Rows for locating words and elements:
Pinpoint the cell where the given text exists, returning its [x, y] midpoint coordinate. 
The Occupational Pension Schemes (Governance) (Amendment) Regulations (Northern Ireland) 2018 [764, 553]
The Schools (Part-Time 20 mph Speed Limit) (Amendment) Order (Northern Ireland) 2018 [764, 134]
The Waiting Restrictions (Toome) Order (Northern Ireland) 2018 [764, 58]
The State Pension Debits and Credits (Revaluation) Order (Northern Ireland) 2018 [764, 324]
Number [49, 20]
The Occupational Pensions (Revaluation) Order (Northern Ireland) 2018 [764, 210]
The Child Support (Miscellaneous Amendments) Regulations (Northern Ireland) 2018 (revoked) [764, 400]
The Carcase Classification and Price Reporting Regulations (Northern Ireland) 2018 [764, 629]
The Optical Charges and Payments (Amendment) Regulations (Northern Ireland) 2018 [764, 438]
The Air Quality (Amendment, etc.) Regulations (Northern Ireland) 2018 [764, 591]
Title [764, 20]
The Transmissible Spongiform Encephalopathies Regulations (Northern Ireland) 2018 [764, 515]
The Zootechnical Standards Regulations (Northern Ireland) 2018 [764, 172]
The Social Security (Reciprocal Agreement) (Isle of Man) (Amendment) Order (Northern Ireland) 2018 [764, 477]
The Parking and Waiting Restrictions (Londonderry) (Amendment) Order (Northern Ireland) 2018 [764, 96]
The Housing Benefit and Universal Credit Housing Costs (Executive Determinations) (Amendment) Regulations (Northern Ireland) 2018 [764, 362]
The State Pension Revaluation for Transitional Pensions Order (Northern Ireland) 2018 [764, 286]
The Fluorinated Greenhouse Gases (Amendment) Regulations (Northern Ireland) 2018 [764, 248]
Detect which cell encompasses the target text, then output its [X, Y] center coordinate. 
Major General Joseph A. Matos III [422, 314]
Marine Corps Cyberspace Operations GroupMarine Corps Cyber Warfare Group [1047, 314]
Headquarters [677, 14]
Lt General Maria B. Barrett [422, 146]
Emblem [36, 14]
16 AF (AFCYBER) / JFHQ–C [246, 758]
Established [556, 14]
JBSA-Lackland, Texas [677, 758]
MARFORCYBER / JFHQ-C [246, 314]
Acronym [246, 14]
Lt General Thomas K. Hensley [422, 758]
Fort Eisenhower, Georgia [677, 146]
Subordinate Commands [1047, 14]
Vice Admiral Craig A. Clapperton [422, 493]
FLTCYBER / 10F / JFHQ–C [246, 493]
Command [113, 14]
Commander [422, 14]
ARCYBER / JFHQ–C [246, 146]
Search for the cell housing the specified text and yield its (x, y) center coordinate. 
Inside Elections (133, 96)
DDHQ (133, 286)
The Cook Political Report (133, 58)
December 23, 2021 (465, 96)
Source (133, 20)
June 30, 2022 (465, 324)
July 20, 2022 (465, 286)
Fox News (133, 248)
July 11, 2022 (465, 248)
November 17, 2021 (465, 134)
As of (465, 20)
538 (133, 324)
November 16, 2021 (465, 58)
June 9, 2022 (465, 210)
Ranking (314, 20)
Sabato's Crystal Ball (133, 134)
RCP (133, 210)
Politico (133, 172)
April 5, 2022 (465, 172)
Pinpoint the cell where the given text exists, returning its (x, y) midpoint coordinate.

What you should do:
Print every one of the rows above again, word for word, without changing anything.

Final answer:
Pinpoint the cell where the given text exists, returning its [x, y] midpoint coordinate. 
The Occupational Pension Schemes (Governance) (Amendment) Regulations (Northern Ireland) 2018 [764, 553]
The Schools (Part-Time 20 mph Speed Limit) (Amendment) Order (Northern Ireland) 2018 [764, 134]
The Waiting Restrictions (Toome) Order (Northern Ireland) 2018 [764, 58]
The State Pension Debits and Credits (Revaluation) Order (Northern Ireland) 2018 [764, 324]
Number [49, 20]
The Occupational Pensions (Revaluation) Order (Northern Ireland) 2018 [764, 210]
The Child Support (Miscellaneous Amendments) Regulations (Northern Ireland) 2018 (revoked) [764, 400]
The Carcase Classification and Price Reporting Regulations (Northern Ireland) 2018 [764, 629]
The Optical Charges and Payments (Amendment) Regulations (Northern Ireland) 2018 [764, 438]
The Air Quality (Amendment, etc.) Regulations (Northern Ireland) 2018 [764, 591]
Title [764, 20]
The Transmissible Spongiform Encephalopathies Regulations (Northern Ireland) 2018 [764, 515]
The Zootechnical Standards Regulations (Northern Ireland) 2018 [764, 172]
The Social Security (Reciprocal Agreement) (Isle of Man) (Amendment) Order (Northern Ireland) 2018 [764, 477]
The Parking and Waiting Restrictions (Londonderry) (Amendment) Order (Northern Ireland) 2018 [764, 96]
The Housing Benefit and Universal Credit Housing Costs (Executive Determinations) (Amendment) Regulations (Northern Ireland) 2018 [764, 362]
The State Pension Revaluation for Transitional Pensions Order (Northern Ireland) 2018 [764, 286]
The Fluorinated Greenhouse Gases (Amendment) Regulations (Northern Ireland) 2018 [764, 248]
Detect which cell encompasses the target text, then output its [X, Y] center coordinate. 
Major General Joseph A. Matos III [422, 314]
Marine Corps Cyberspace Operations GroupMarine Corps Cyber Warfare Group [1047, 314]
Headquarters [677, 14]
Lt General Maria B. Barrett [422, 146]
Emblem [36, 14]
16 AF (AFCYBER) / JFHQ–C [246, 758]
Established [556, 14]
JBSA-Lackland, Texas [677, 758]
MARFORCYBER / JFHQ-C [246, 314]
Acronym [246, 14]
Lt General Thomas K. Hensley [422, 758]
Fort Eisenhower, Georgia [677, 146]
Subordinate Commands [1047, 14]
Vice Admiral Craig A. Clapperton [422, 493]
FLTCYBER / 10F / JFHQ–C [246, 493]
Command [113, 14]
Commander [422, 14]
ARCYBER / JFHQ–C [246, 146]
Search for the cell housing the specified text and yield its (x, y) center coordinate. 
Inside Elections (133, 96)
DDHQ (133, 286)
The Cook Political Report (133, 58)
December 23, 2021 (465, 96)
Source (133, 20)
June 30, 2022 (465, 324)
July 20, 2022 (465, 286)
Fox News (133, 248)
July 11, 2022 (465, 248)
November 17, 2021 (465, 134)
As of (465, 20)
538 (133, 324)
November 16, 2021 (465, 58)
June 9, 2022 (465, 210)
Ranking (314, 20)
Sabato's Crystal Ball (133, 134)
RCP (133, 210)
Politico (133, 172)
April 5, 2022 (465, 172)
Pinpoint the cell where the given text exists, returning its (x, y) midpoint coordinate.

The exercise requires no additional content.